# [INFORMATION GIVEN]
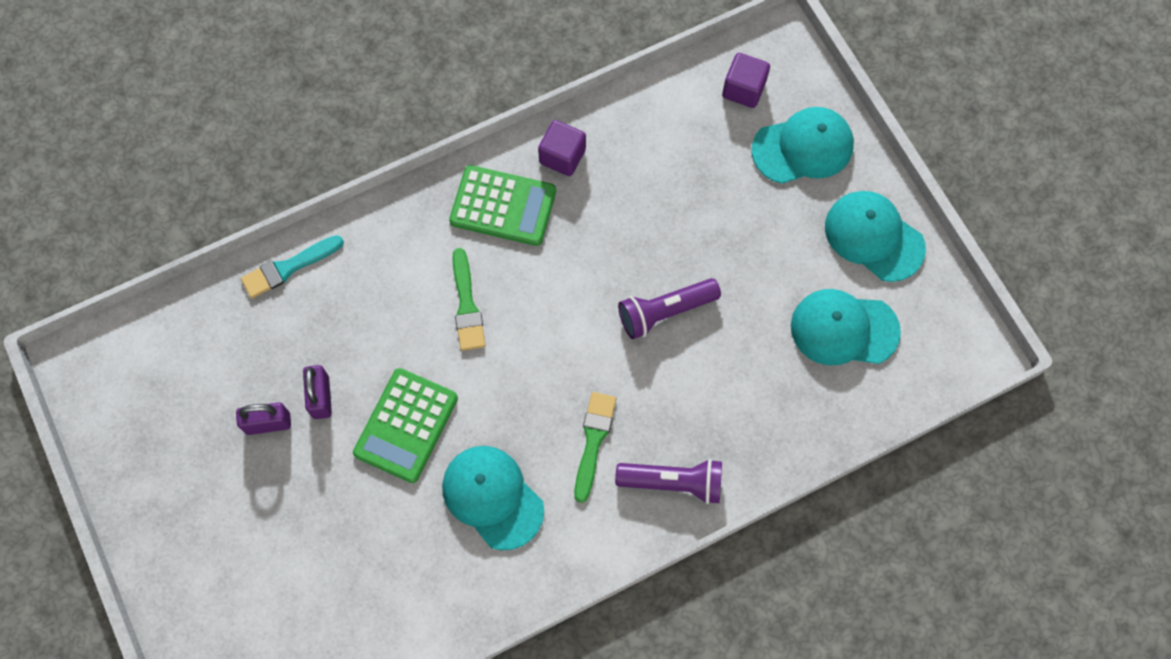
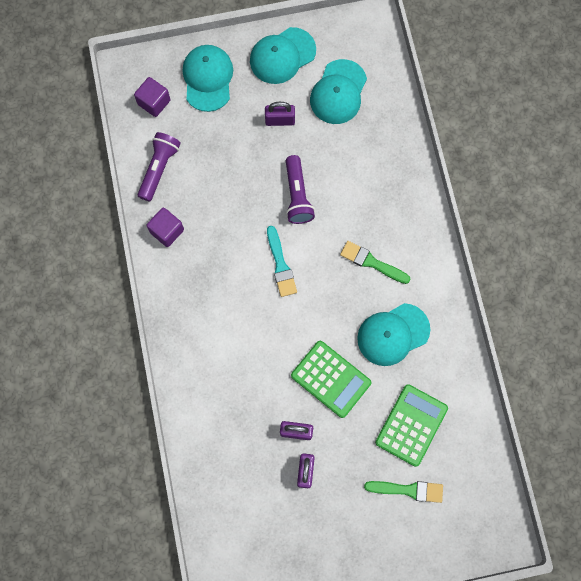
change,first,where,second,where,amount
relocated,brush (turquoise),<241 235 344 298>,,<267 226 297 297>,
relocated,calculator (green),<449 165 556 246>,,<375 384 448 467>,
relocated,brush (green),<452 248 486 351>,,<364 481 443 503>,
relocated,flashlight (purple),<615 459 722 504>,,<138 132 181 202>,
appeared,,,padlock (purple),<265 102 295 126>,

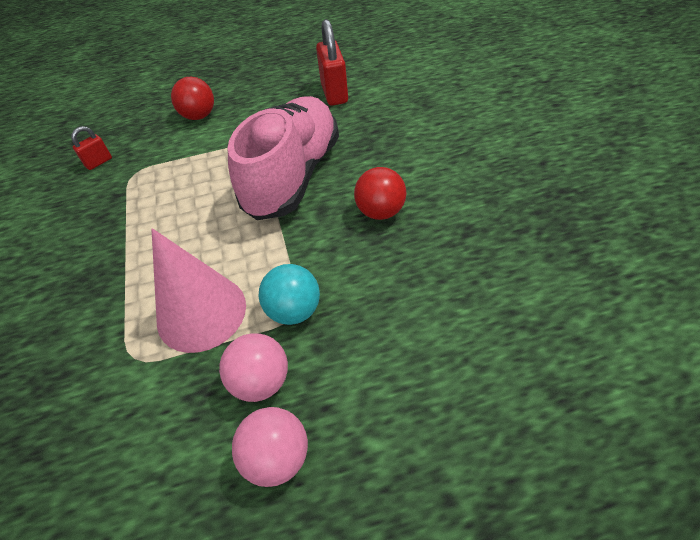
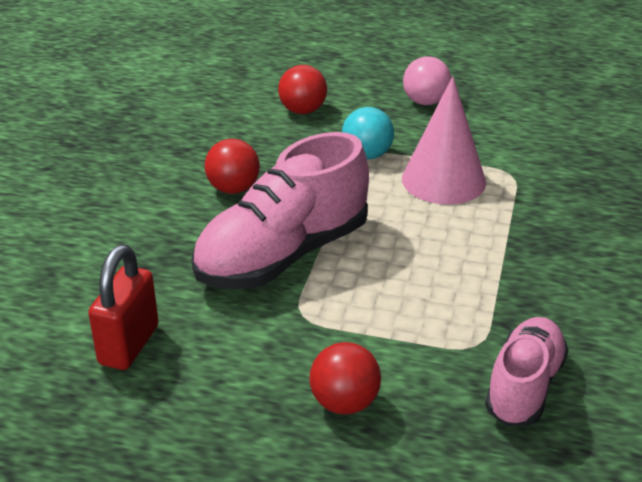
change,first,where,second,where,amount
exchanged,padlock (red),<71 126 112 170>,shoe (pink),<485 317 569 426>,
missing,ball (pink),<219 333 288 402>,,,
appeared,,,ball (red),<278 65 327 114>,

# [DIRECTIONS]
Pictures are to be dropped, and every record is to be copied exactly.

# [ANSWER BOX]
change,first,where,second,where,amount
relocated,brush (turquoise),<241 235 344 298>,,<267 226 297 297>,
relocated,calculator (green),<449 165 556 246>,,<375 384 448 467>,
relocated,brush (green),<452 248 486 351>,,<364 481 443 503>,
relocated,flashlight (purple),<615 459 722 504>,,<138 132 181 202>,
appeared,,,padlock (purple),<265 102 295 126>,

change,first,where,second,where,amount
exchanged,padlock (red),<71 126 112 170>,shoe (pink),<485 317 569 426>,
missing,ball (pink),<219 333 288 402>,,,
appeared,,,ball (red),<278 65 327 114>,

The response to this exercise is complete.